--- DATASET SECTION Enclosed Below ---

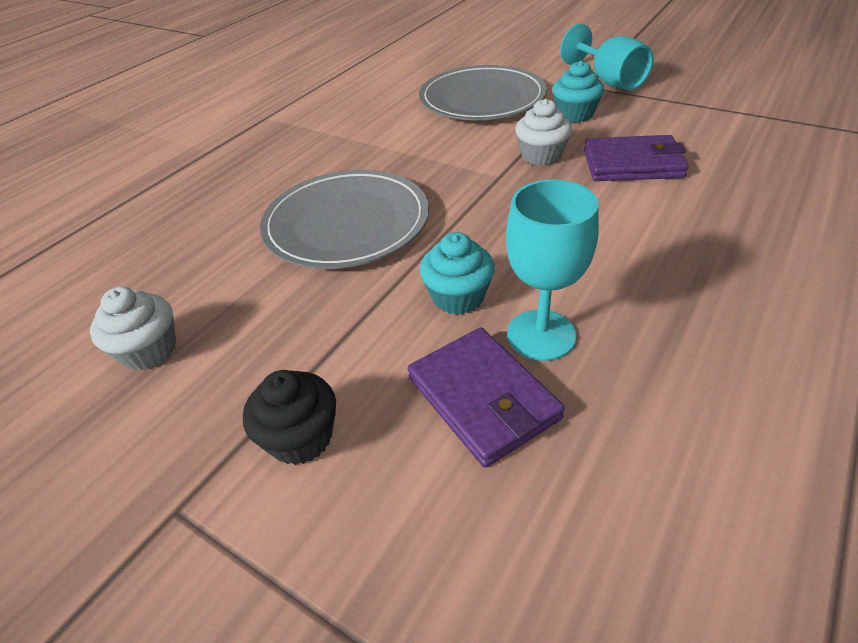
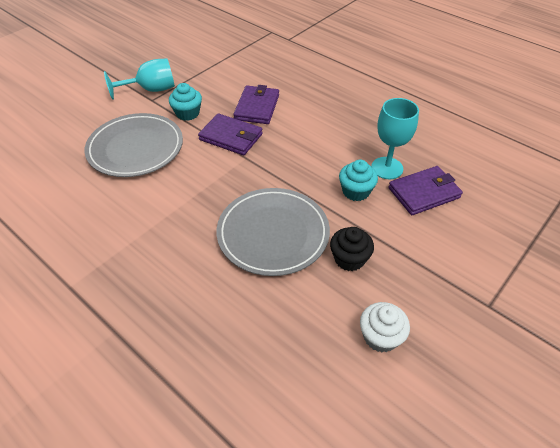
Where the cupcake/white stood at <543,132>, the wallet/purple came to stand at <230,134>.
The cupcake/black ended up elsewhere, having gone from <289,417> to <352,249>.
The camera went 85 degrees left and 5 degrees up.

--- End of Enclosed DATASET SECTION ---

[AIM OF THE TASK] After reading through the material, report every line that holds "cupcake".

[OUTPUT OF THE EXERCISE]
Where the cupcake/white stood at <543,132>, the wallet/purple came to stand at <230,134>.
The cupcake/black ended up elsewhere, having gone from <289,417> to <352,249>.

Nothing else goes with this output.